TASK DESCRIPTION =>
Should a picture appear anywhere in the data, omit it and copy everything else exactly.

======== EXCERPTED DATA

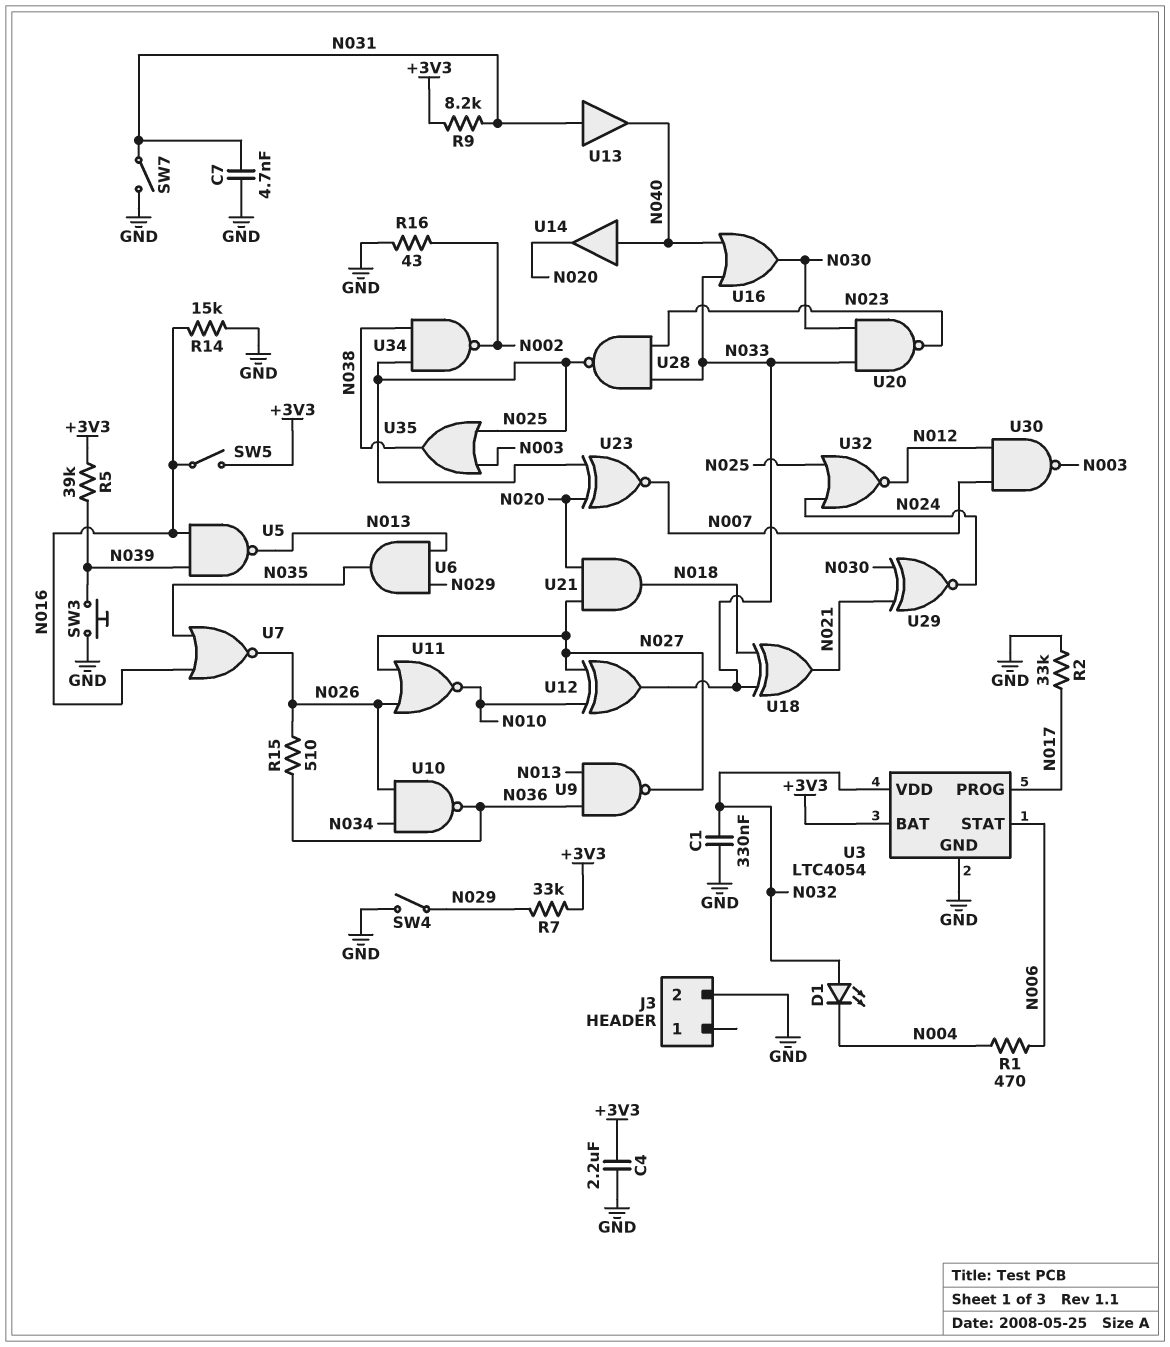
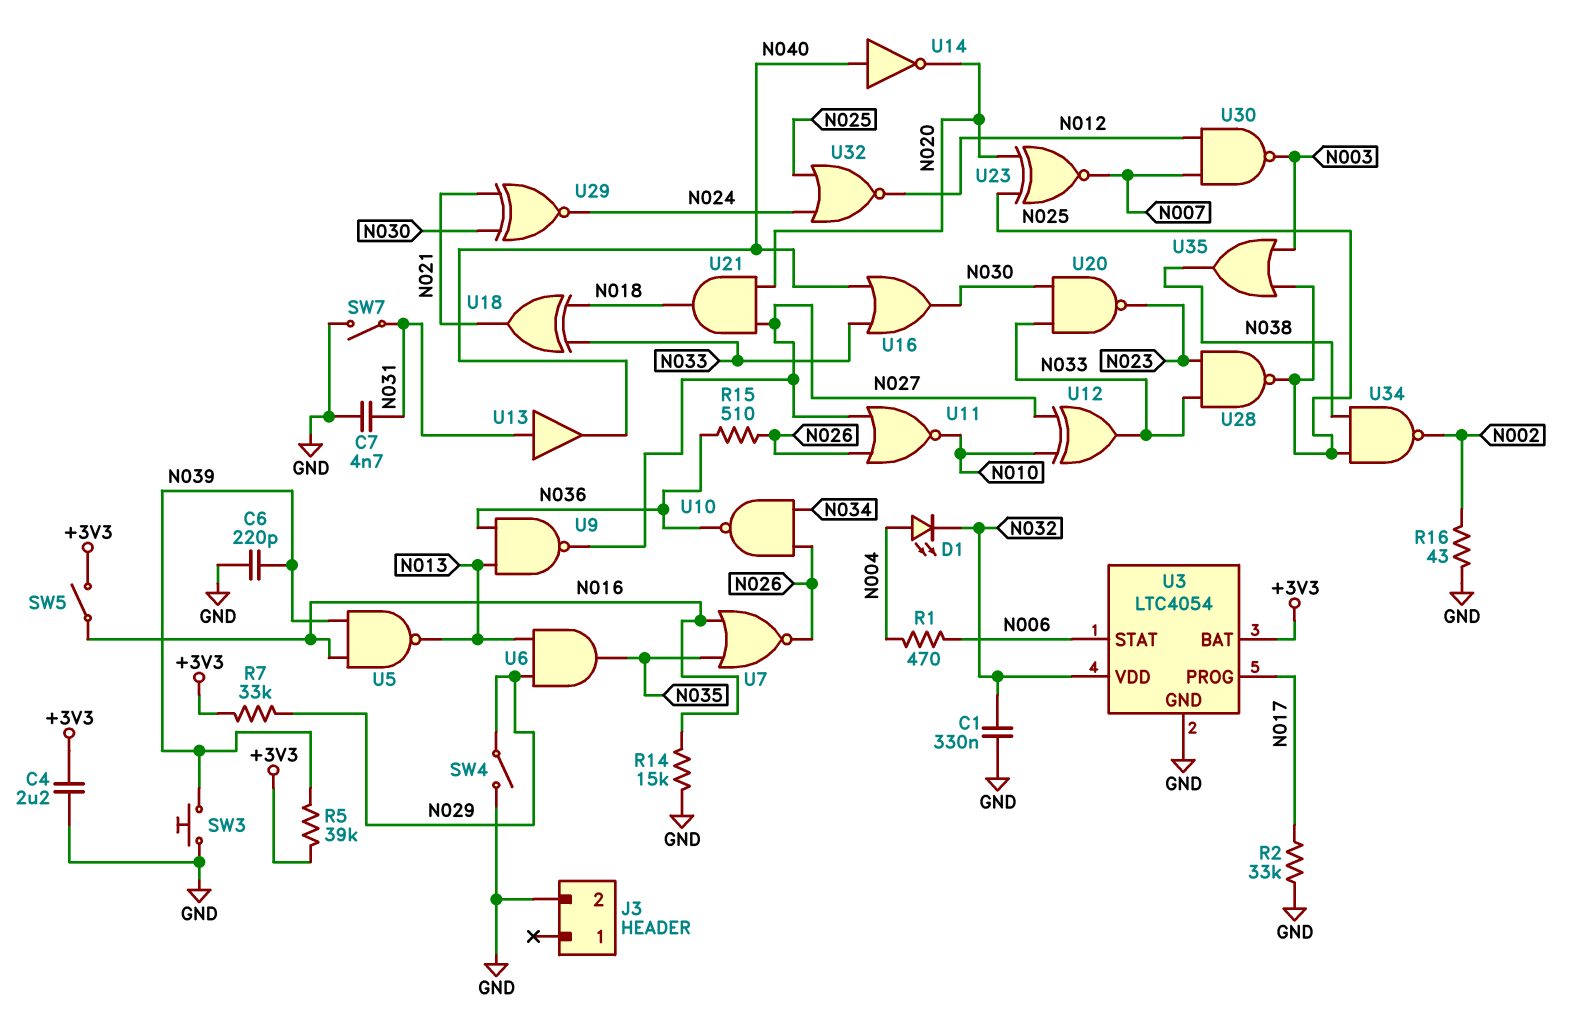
C6: none -> 220pF (GND, N039)
D1: LED (A N032, K N004) -> LED (A N004, K N032)
R9: 8.2k (+3V3, N031) -> none
U14: buffer (in N040, out N020) -> NOT (in N040, out N020)

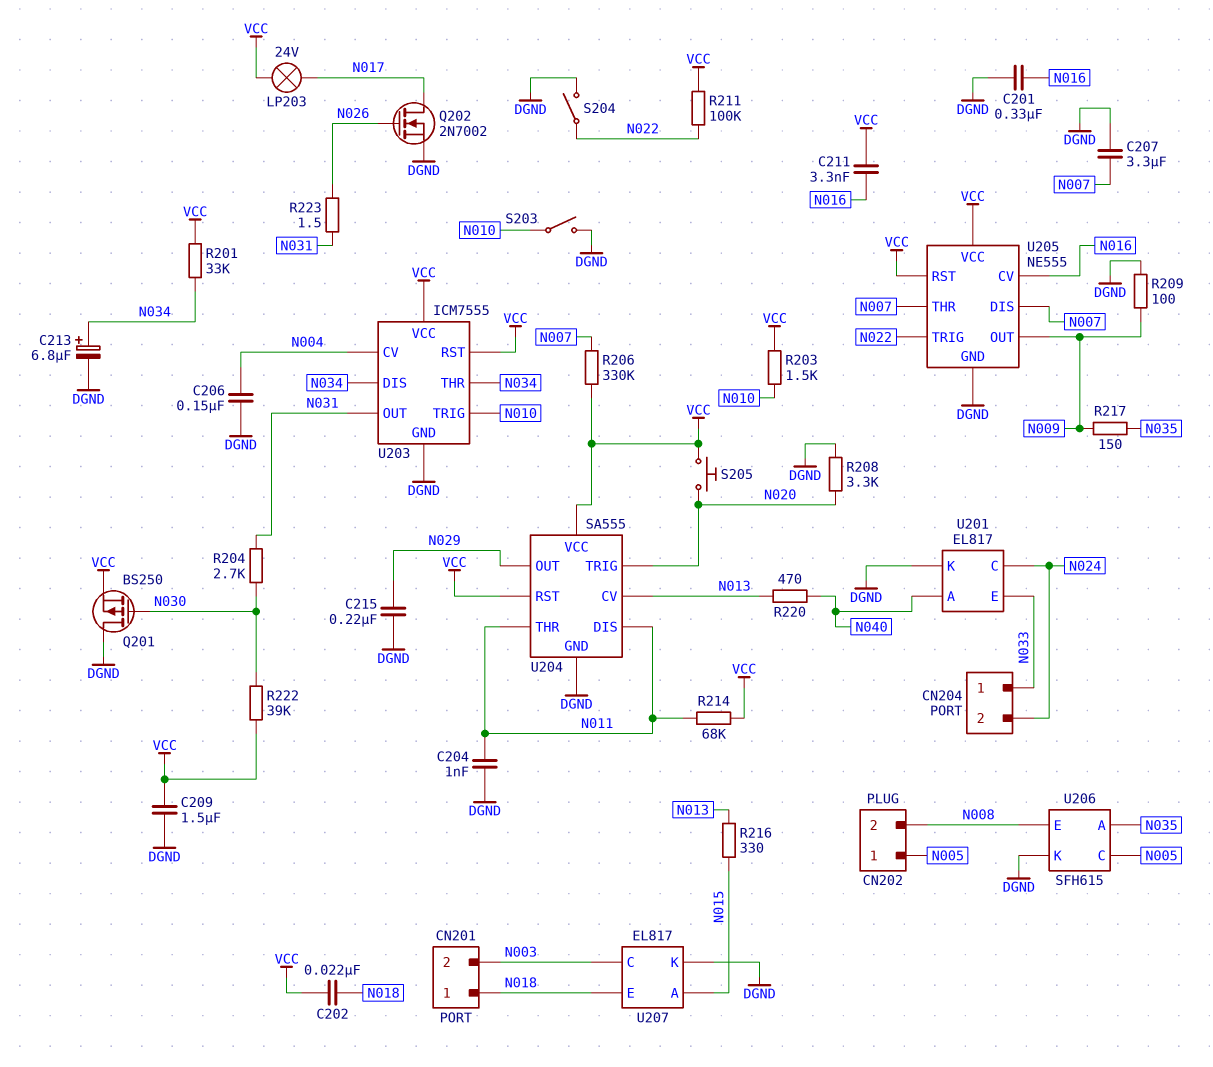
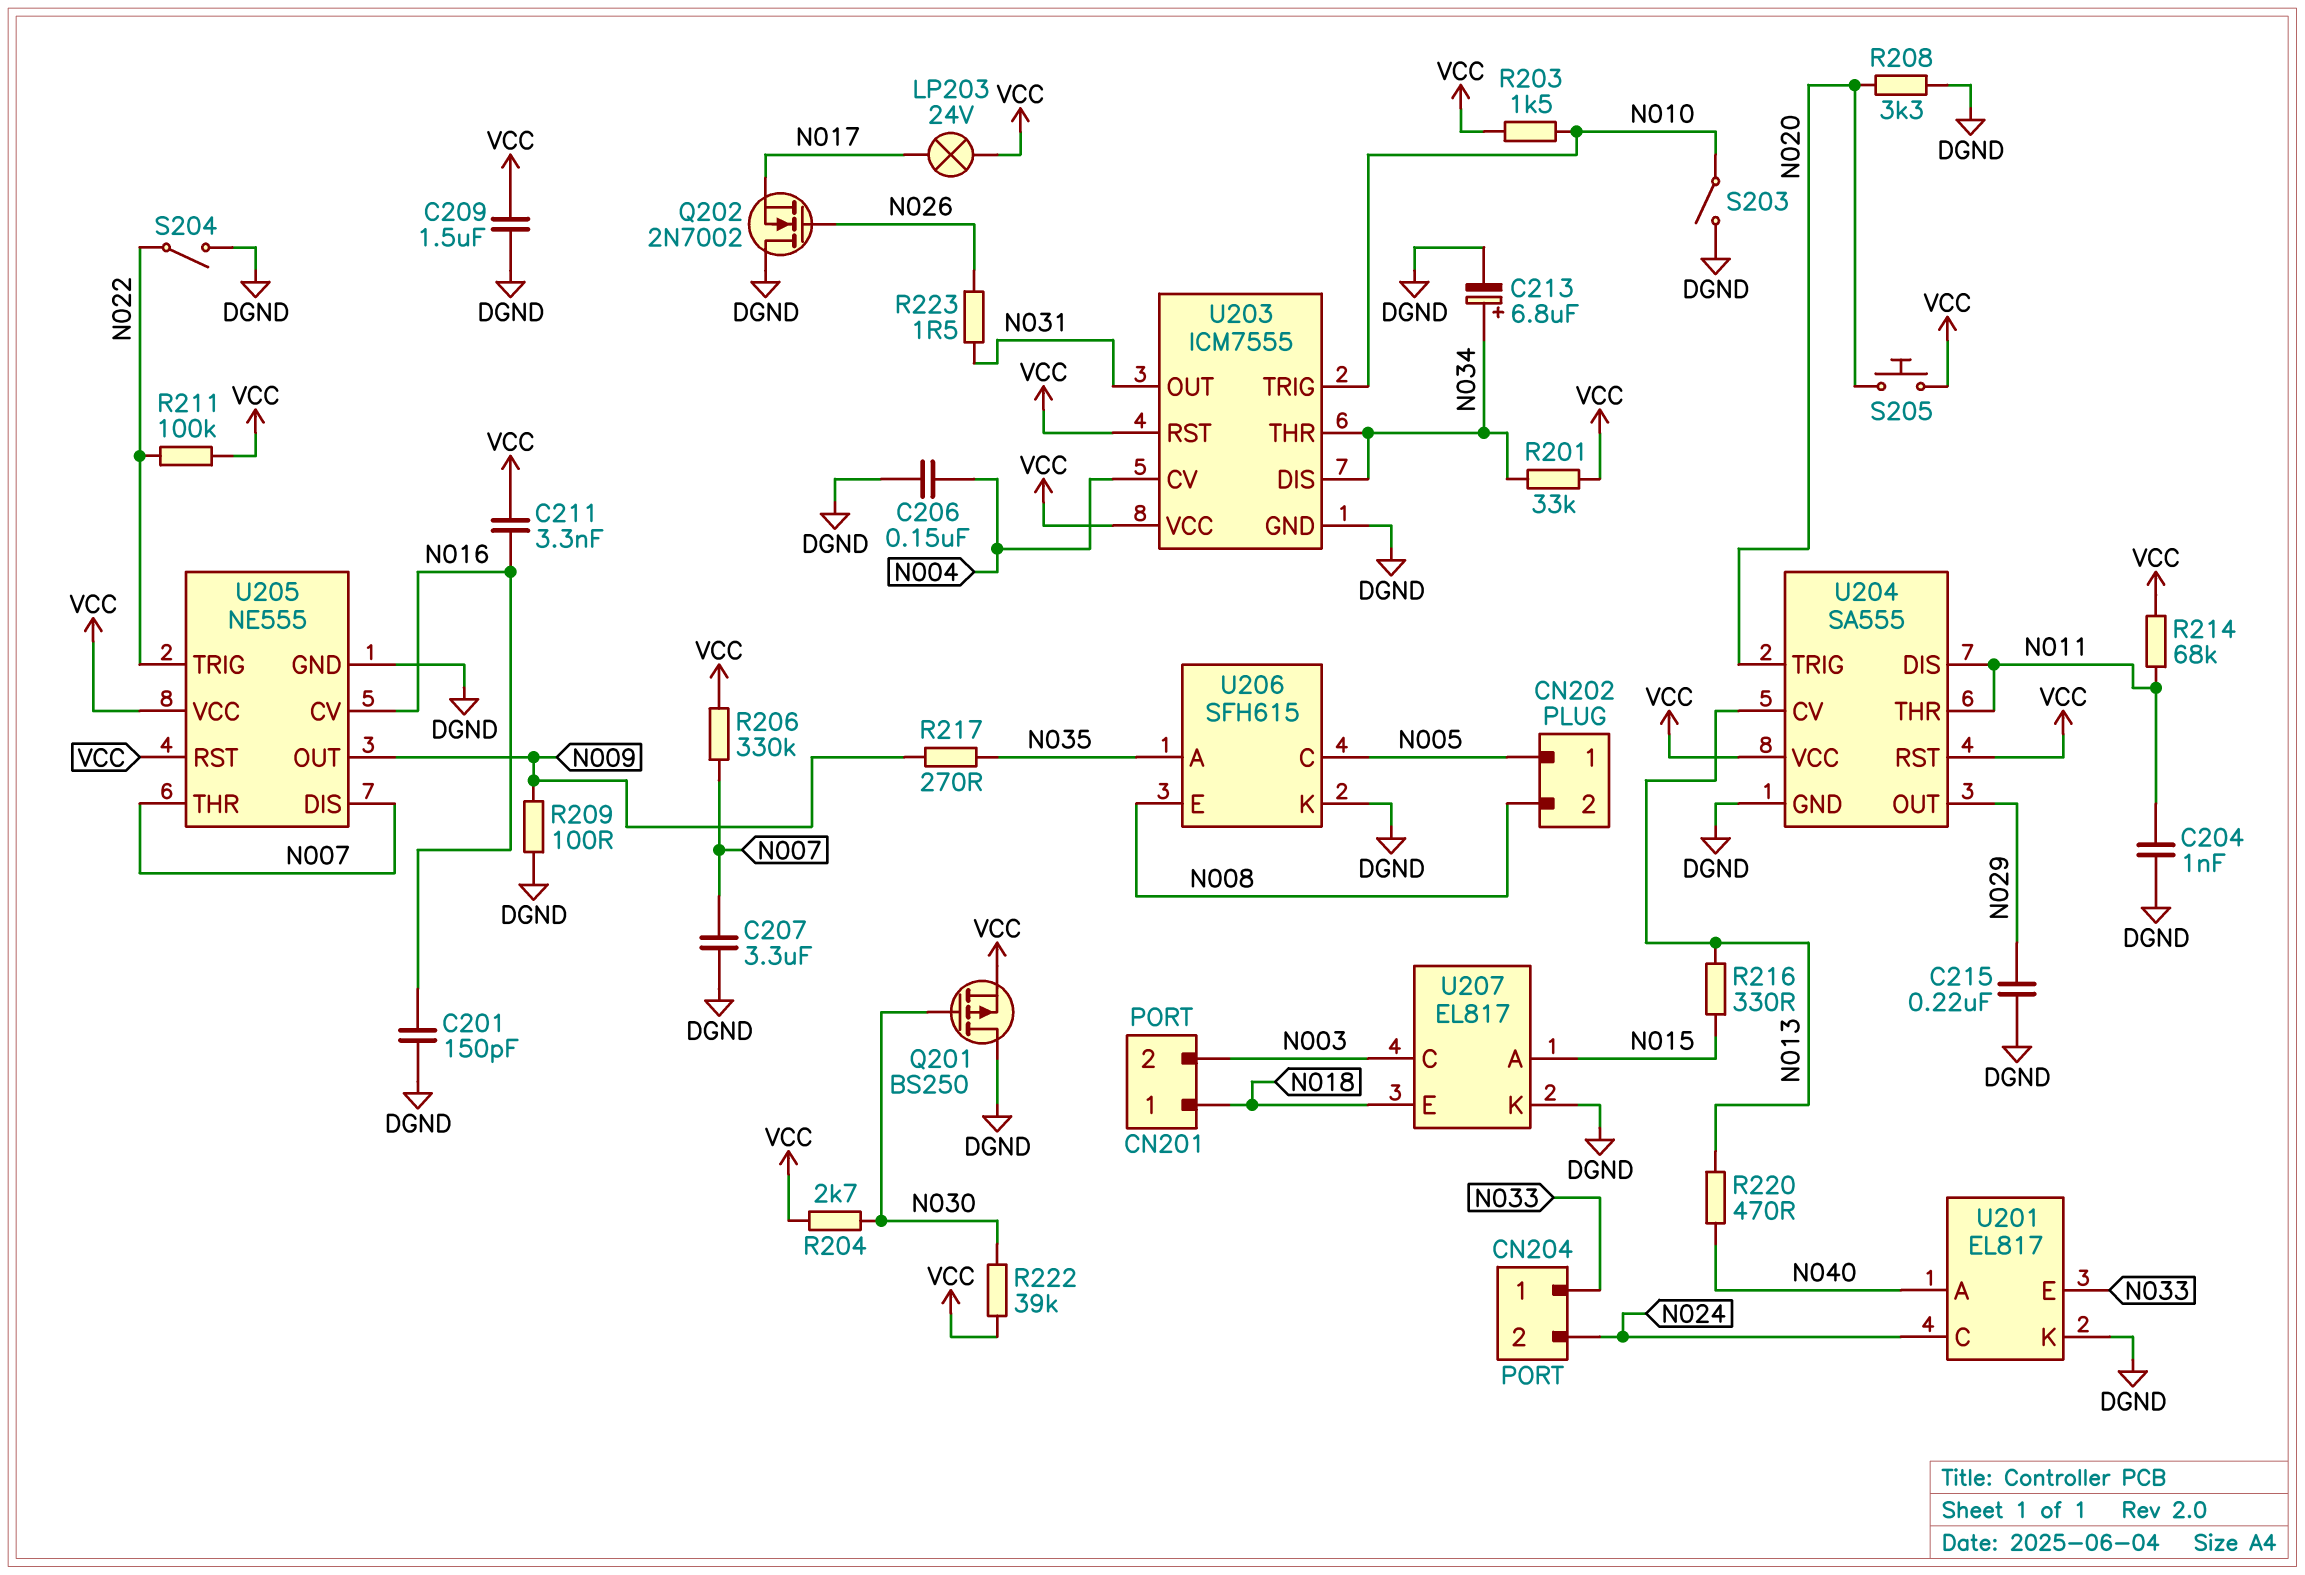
C201: 330nF (DGND, N016) -> 150pF (DGND, N016)
C202: 22nF (N018, VCC) -> none
Q202: NMOS 2N7002 (G N026, D N017, S DGND) -> NMOS 2N7002 (G N026, D DGND, S N017)
R204: 2.7k (N030, N031) -> 2.7k (N030, VCC)
R217: 150 (N009, N035) -> 270 (N009, N035)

================

TASK OUTPUT =>
C6: none -> 220pF (GND, N039)
D1: LED (A N032, K N004) -> LED (A N004, K N032)
R9: 8.2k (+3V3, N031) -> none
U14: buffer (in N040, out N020) -> NOT (in N040, out N020)

C201: 330nF (DGND, N016) -> 150pF (DGND, N016)
C202: 22nF (N018, VCC) -> none
Q202: NMOS 2N7002 (G N026, D N017, S DGND) -> NMOS 2N7002 (G N026, D DGND, S N017)
R204: 2.7k (N030, N031) -> 2.7k (N030, VCC)
R217: 150 (N009, N035) -> 270 (N009, N035)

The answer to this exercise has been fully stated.